(Beginning of MATERIAL FOR THIS EXERCISE)

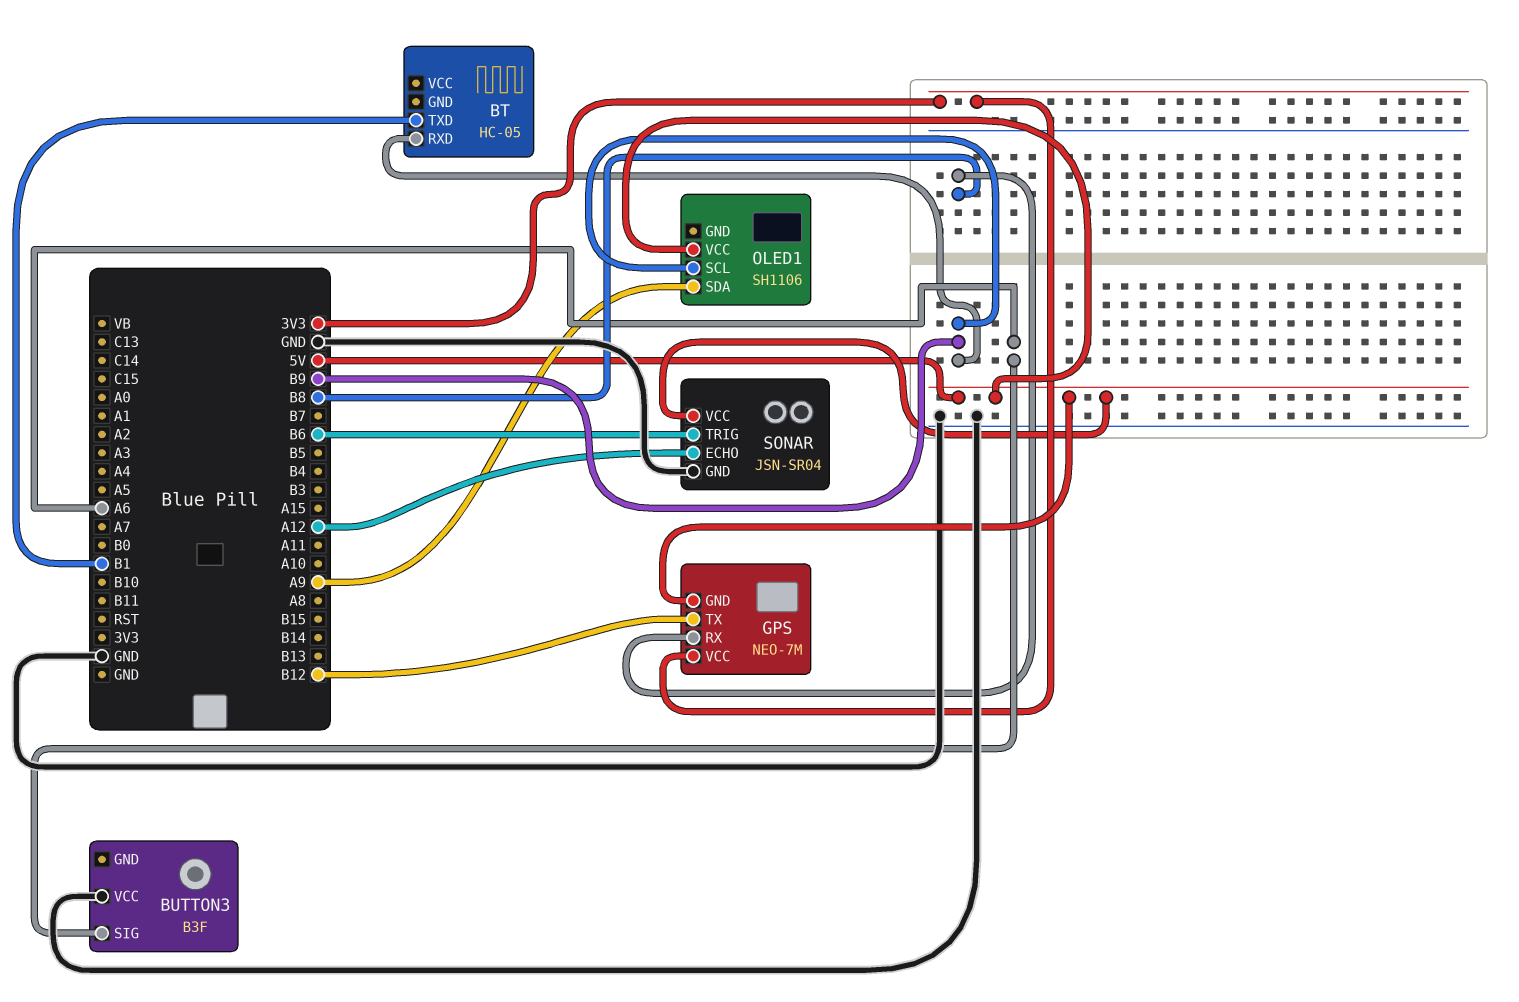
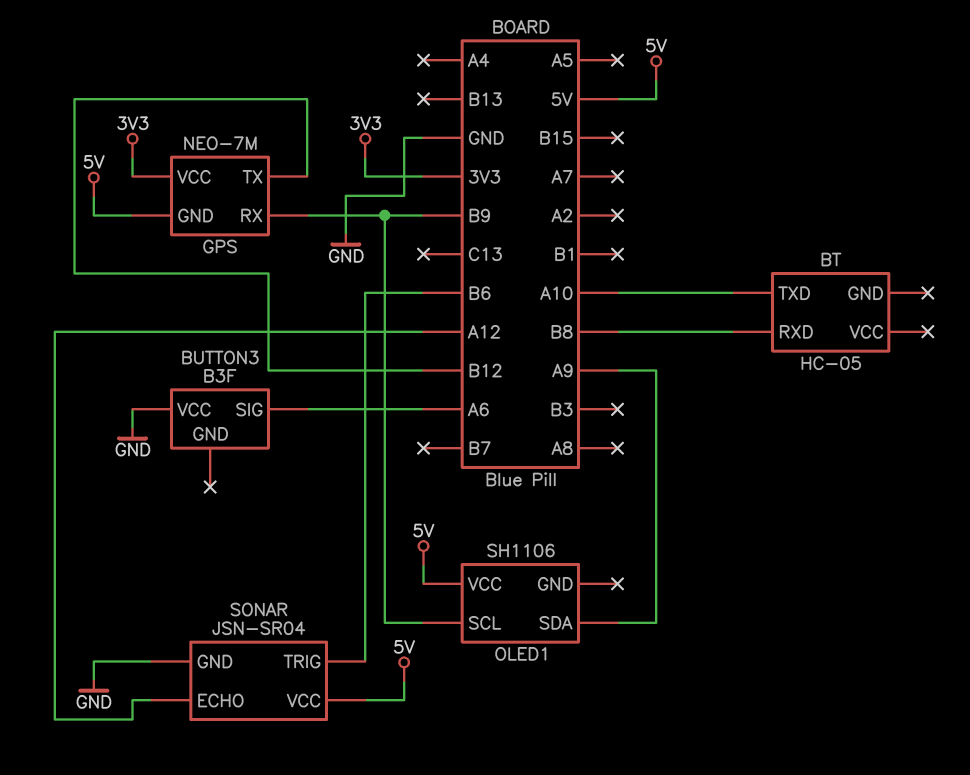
BT pin RXD: B9 -> B8
BT pin TXD: B1 -> A10
GPS pin RX: B8 -> B9

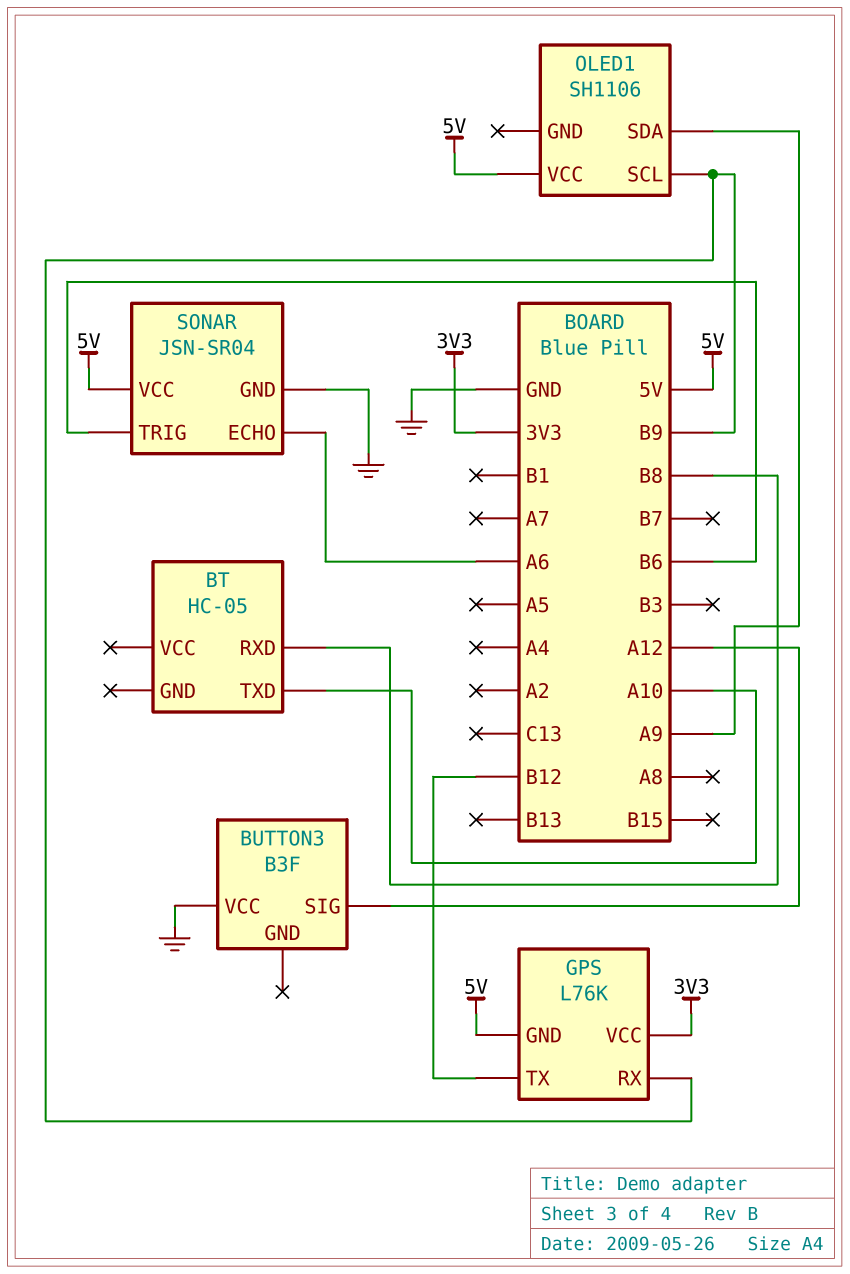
BUTTON3 pin SIG: A6 -> A12
GPS: NEO-7M -> L76K
SONAR pin ECHO: A12 -> A6

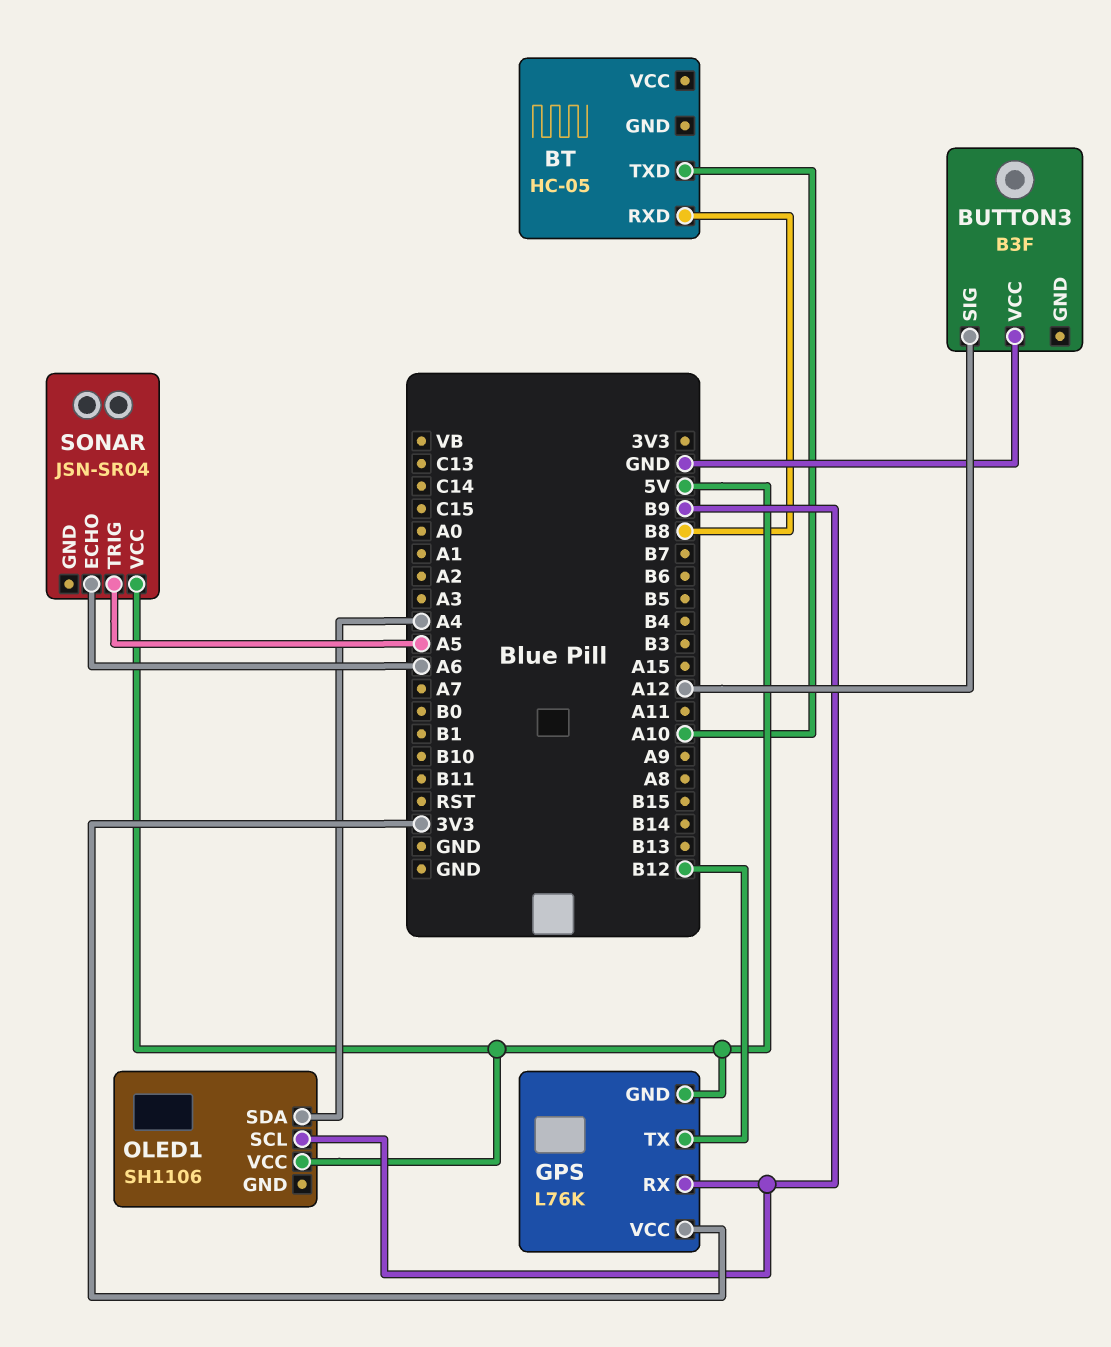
OLED1 pin SDA: A9 -> A4
SONAR pin GND: GND -> none
SONAR pin TRIG: B6 -> A5

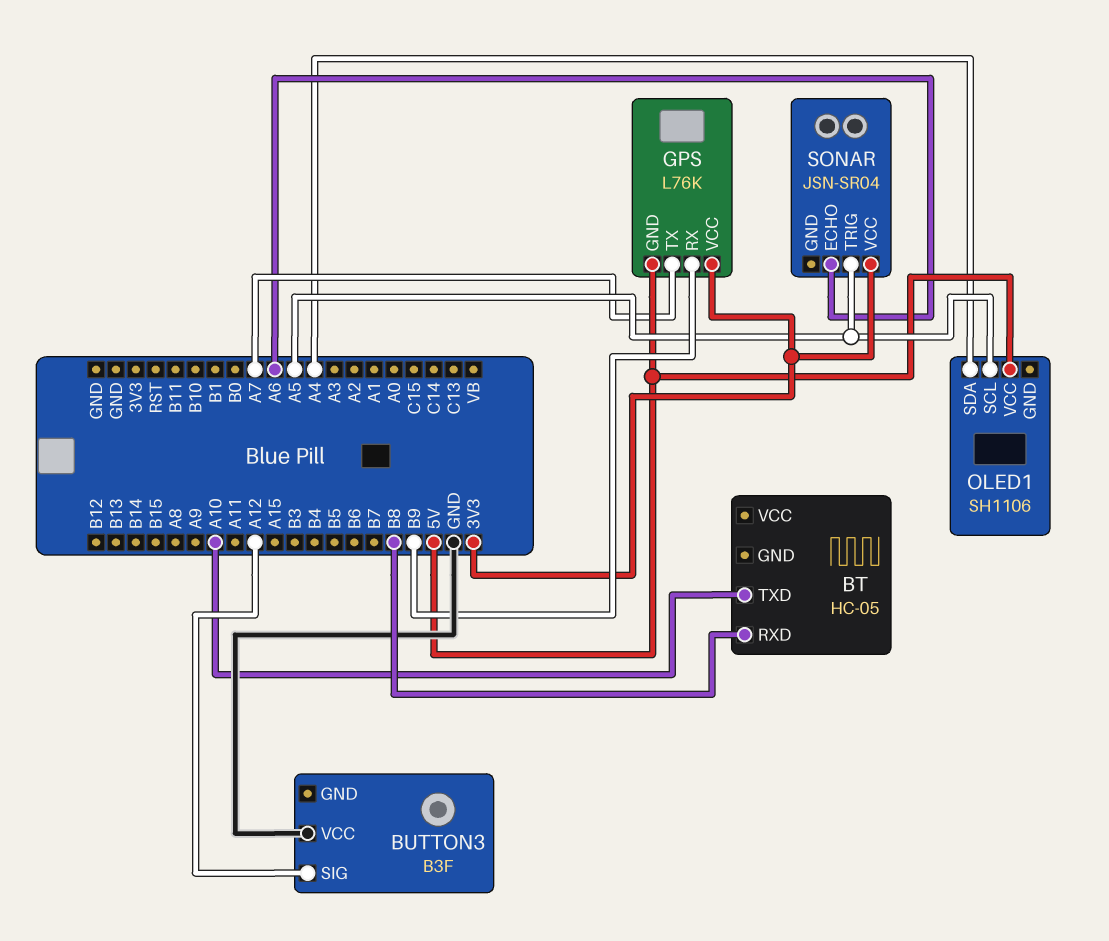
GPS pin TX: B12 -> A7
OLED1 pin SCL: B9 -> A5
SONAR pin VCC: 5V -> 3V3

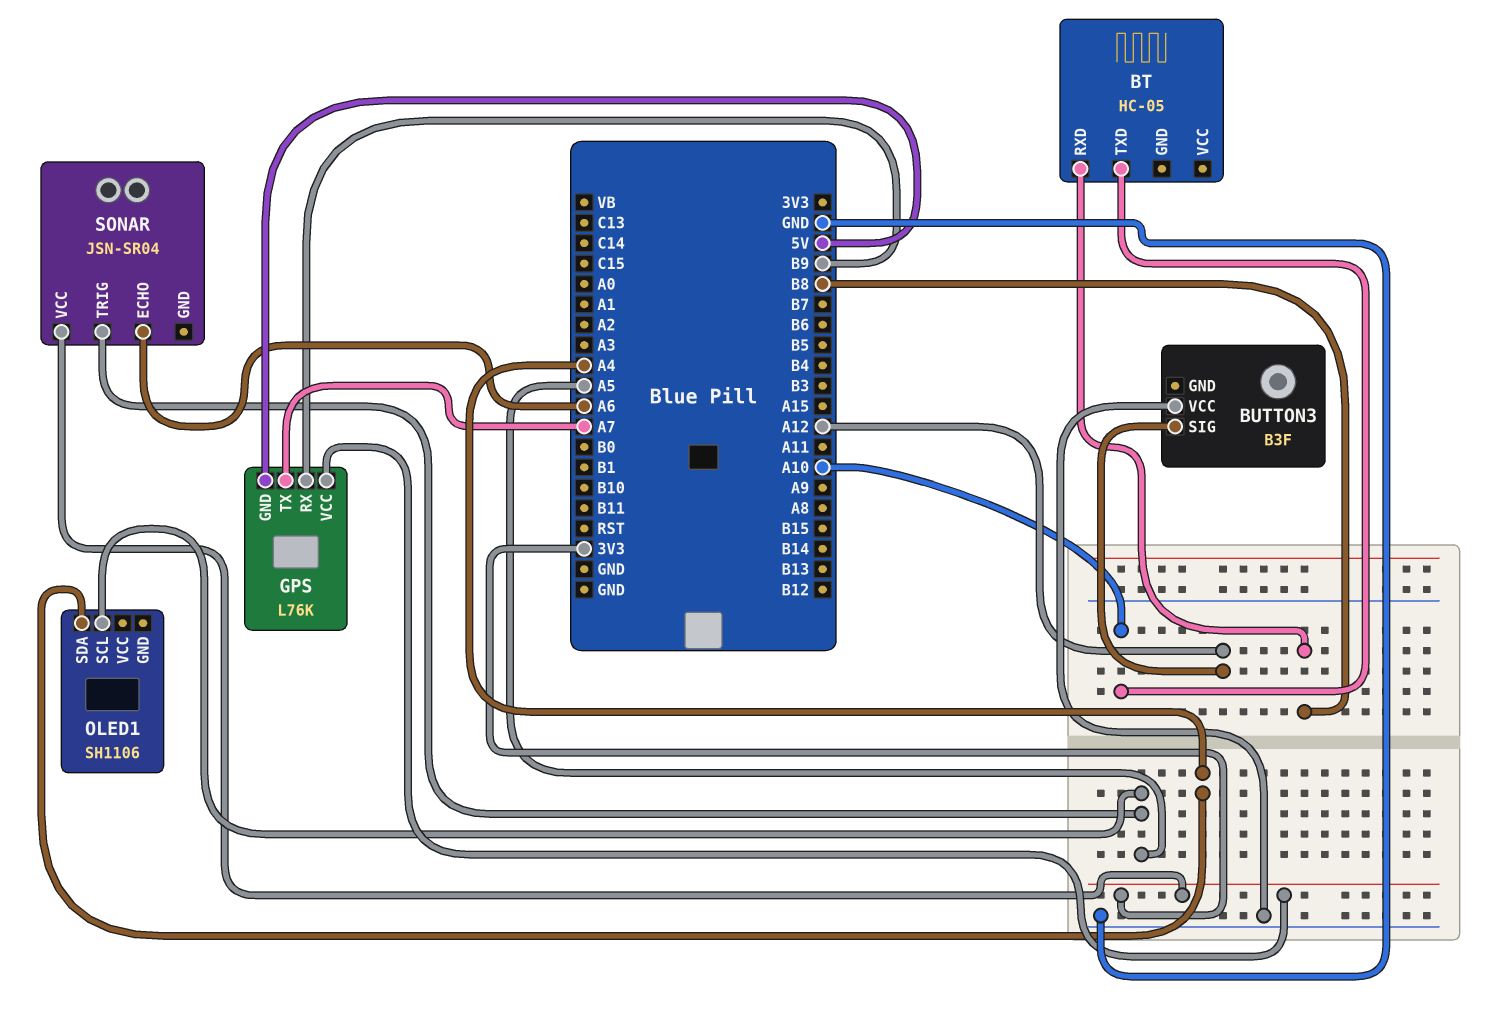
OLED1 pin VCC: 5V -> none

(End of MATERIAL FOR THIS EXERCISE)

### TASK DESCRIPTION
Return the listing verbatim, pictures excluded.

### RESPONSE FOR THIS EXERCISE
BT pin RXD: B9 -> B8
BT pin TXD: B1 -> A10
GPS pin RX: B8 -> B9

BUTTON3 pin SIG: A6 -> A12
GPS: NEO-7M -> L76K
SONAR pin ECHO: A12 -> A6

OLED1 pin SDA: A9 -> A4
SONAR pin GND: GND -> none
SONAR pin TRIG: B6 -> A5

GPS pin TX: B12 -> A7
OLED1 pin SCL: B9 -> A5
SONAR pin VCC: 5V -> 3V3

OLED1 pin VCC: 5V -> none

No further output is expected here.